- Exercise brief:
There is one span to output from the data below: the lines starting at the line with "black boat [201,418,359,491]" and ending at the line with "white cube [330,218,378,276]". Output it exactly, ends included, nothing more.
▼
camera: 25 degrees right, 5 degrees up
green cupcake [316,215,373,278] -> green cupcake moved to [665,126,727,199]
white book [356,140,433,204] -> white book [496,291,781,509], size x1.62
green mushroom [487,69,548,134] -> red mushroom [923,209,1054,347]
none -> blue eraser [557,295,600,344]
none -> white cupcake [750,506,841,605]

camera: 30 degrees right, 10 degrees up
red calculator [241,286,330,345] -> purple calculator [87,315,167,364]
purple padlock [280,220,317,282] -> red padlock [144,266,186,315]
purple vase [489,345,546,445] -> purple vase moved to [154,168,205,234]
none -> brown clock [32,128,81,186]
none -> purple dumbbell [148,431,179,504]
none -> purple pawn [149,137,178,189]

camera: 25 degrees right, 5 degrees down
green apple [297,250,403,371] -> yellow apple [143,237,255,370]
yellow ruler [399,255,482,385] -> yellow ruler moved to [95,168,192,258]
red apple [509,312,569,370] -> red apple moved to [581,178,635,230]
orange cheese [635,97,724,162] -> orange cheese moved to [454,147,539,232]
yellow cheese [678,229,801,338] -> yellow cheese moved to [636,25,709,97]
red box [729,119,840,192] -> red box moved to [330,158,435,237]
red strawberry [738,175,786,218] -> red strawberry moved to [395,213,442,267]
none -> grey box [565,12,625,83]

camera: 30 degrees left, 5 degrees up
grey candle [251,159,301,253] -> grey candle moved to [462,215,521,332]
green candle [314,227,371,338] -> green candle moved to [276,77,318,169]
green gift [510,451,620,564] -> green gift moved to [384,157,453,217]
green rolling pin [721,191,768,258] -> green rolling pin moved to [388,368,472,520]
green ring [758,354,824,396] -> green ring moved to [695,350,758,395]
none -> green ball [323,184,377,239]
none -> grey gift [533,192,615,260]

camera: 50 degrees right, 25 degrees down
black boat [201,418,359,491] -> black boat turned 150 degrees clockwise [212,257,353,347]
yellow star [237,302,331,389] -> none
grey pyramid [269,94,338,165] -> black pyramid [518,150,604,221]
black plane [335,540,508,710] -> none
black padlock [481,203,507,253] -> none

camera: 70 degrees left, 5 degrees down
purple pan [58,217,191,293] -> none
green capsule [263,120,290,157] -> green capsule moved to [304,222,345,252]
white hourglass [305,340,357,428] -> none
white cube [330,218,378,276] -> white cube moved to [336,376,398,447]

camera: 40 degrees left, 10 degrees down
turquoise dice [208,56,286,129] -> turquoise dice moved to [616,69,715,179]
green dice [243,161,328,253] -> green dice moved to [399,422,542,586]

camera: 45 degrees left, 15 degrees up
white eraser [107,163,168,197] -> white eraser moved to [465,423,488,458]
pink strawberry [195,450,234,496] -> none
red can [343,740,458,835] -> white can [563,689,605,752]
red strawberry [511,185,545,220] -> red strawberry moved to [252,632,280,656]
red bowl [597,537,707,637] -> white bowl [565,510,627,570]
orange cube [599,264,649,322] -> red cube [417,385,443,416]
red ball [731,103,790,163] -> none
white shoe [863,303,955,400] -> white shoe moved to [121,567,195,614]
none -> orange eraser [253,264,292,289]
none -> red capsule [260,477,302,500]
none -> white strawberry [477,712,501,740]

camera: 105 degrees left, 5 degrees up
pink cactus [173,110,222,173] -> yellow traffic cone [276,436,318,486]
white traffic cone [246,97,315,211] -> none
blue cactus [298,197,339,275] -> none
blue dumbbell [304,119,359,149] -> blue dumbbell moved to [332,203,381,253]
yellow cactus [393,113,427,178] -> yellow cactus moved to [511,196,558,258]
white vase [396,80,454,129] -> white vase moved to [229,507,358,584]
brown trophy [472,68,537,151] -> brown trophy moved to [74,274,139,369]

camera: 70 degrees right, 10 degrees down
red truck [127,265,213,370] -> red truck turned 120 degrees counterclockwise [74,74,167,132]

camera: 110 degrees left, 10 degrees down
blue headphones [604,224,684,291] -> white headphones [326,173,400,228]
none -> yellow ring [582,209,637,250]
▲
- Solution to this exercise:
black boat [201,418,359,491] -> black boat turned 150 degrees clockwise [212,257,353,347]
yellow star [237,302,331,389] -> none
grey pyramid [269,94,338,165] -> black pyramid [518,150,604,221]
black plane [335,540,508,710] -> none
black padlock [481,203,507,253] -> none

camera: 70 degrees left, 5 degrees down
purple pan [58,217,191,293] -> none
green capsule [263,120,290,157] -> green capsule moved to [304,222,345,252]
white hourglass [305,340,357,428] -> none
white cube [330,218,378,276] -> white cube moved to [336,376,398,447]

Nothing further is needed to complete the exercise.